#### EXERCISE GOAL
Scan the lines below for "bash" and copy the matches.

#### RECORDS TO USE
++++++
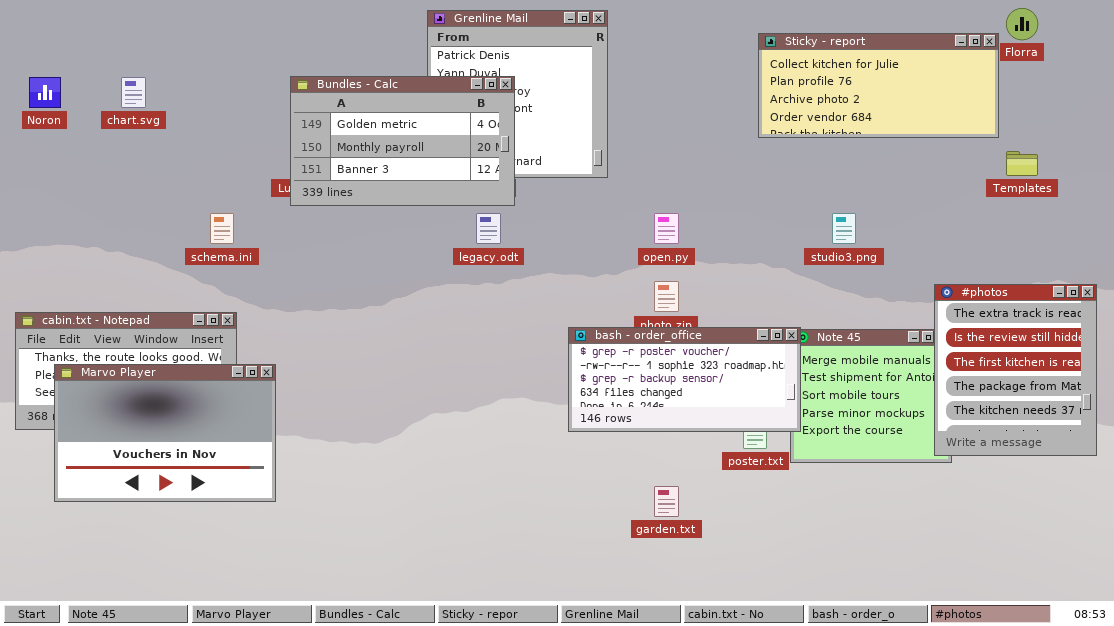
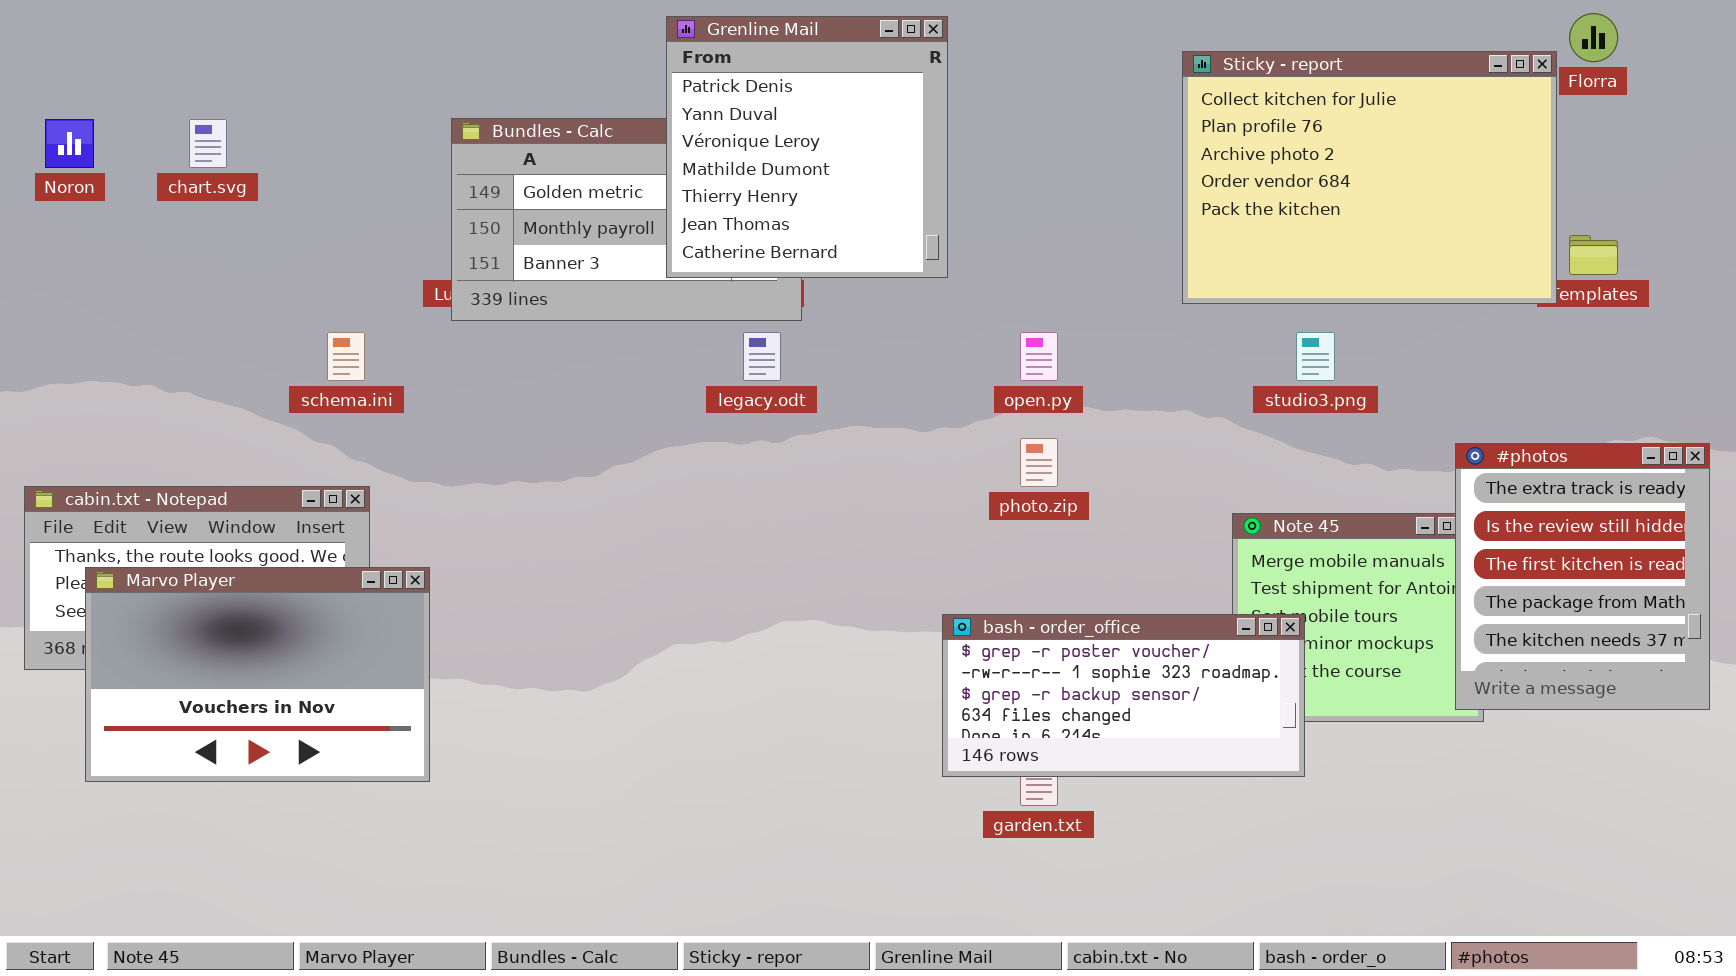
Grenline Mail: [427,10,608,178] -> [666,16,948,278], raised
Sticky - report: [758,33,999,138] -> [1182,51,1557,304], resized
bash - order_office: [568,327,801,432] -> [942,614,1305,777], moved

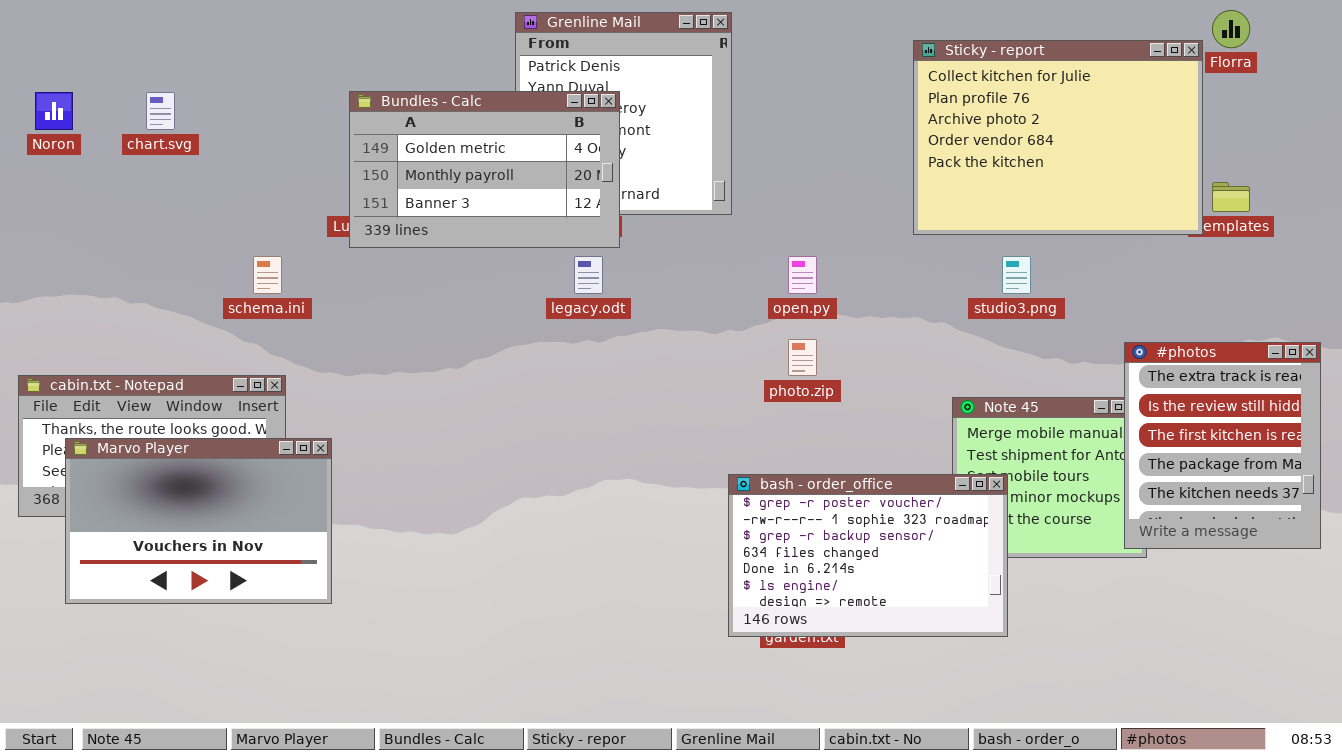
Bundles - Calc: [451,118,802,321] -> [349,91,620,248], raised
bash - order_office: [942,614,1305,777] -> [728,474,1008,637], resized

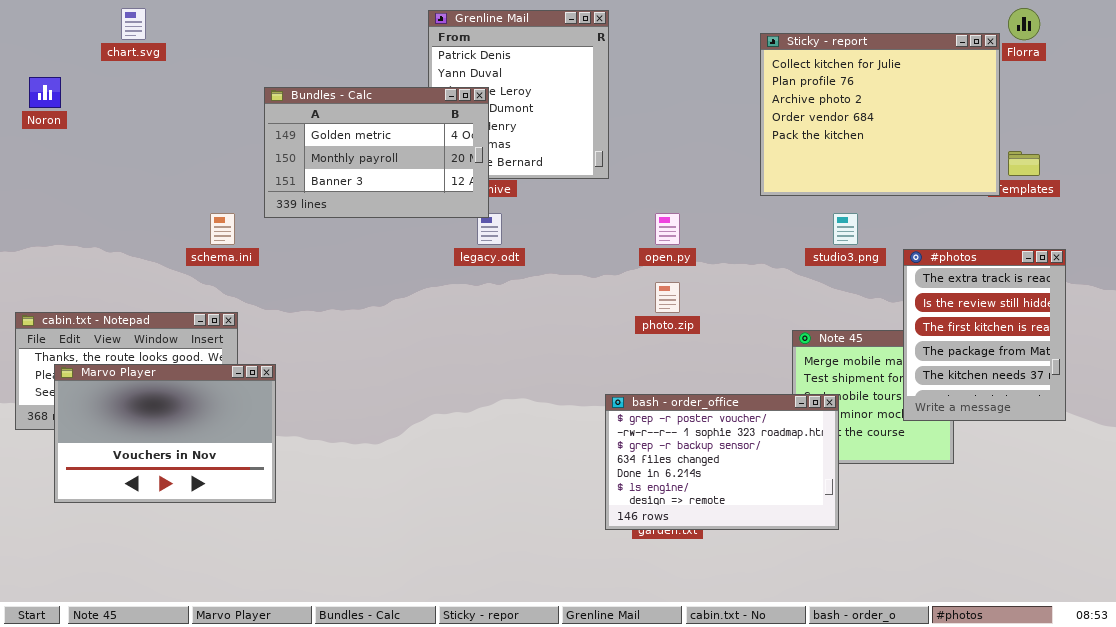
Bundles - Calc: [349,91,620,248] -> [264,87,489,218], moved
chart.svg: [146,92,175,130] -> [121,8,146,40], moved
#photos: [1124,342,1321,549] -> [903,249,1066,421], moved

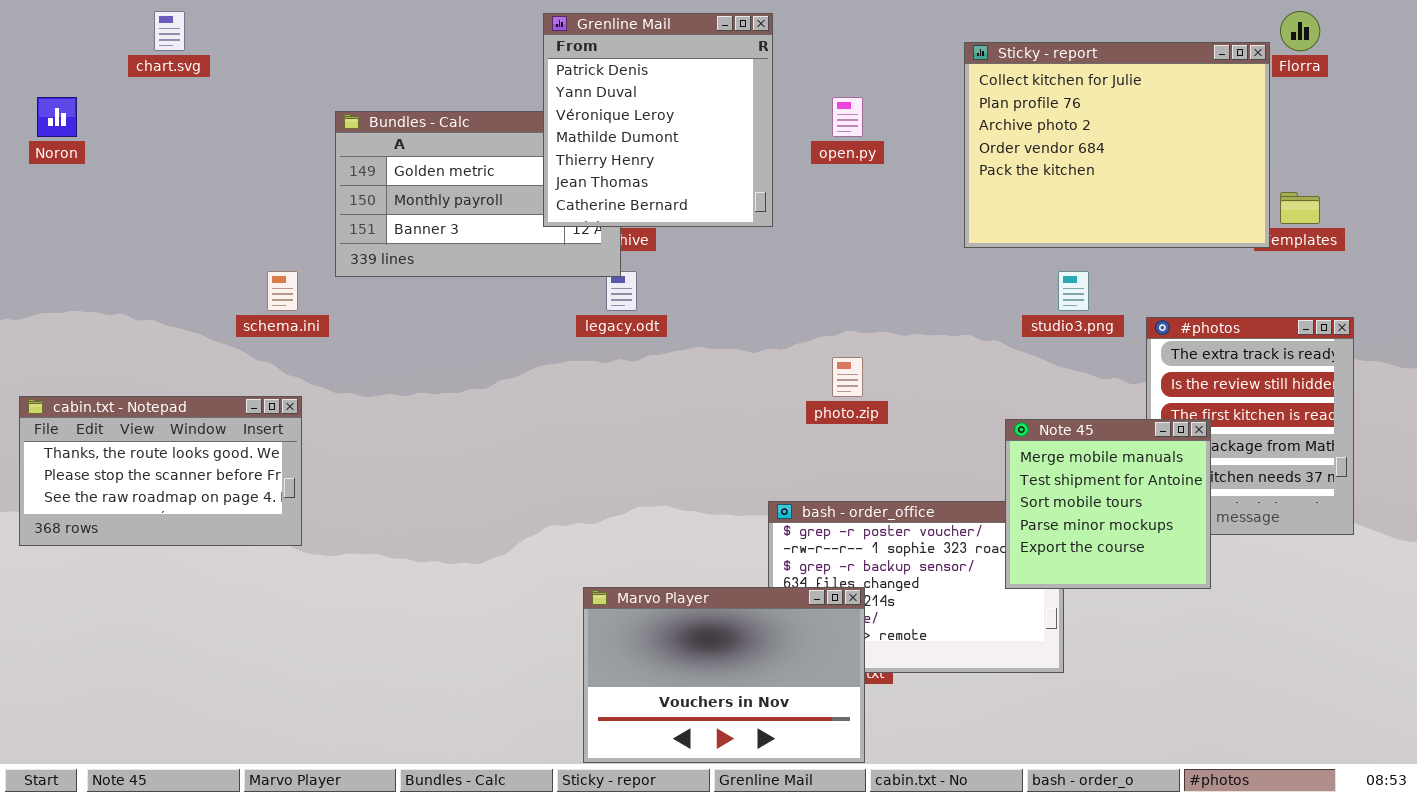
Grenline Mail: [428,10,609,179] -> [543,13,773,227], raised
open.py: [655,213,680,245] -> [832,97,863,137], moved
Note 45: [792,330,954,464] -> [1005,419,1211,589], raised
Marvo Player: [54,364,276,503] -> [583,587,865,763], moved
++++++
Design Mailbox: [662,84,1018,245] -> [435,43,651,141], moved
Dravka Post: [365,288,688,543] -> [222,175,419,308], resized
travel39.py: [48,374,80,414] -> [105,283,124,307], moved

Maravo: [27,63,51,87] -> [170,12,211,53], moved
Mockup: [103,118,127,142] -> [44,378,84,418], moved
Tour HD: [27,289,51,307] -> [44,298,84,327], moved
++++++
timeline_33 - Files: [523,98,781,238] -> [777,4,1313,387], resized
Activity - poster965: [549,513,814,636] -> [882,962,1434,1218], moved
++++++
#### TASK RESPONSE
bash - order_office: [568,327,801,432] -> [942,614,1305,777], moved
bash - order_office: [942,614,1305,777] -> [728,474,1008,637], resized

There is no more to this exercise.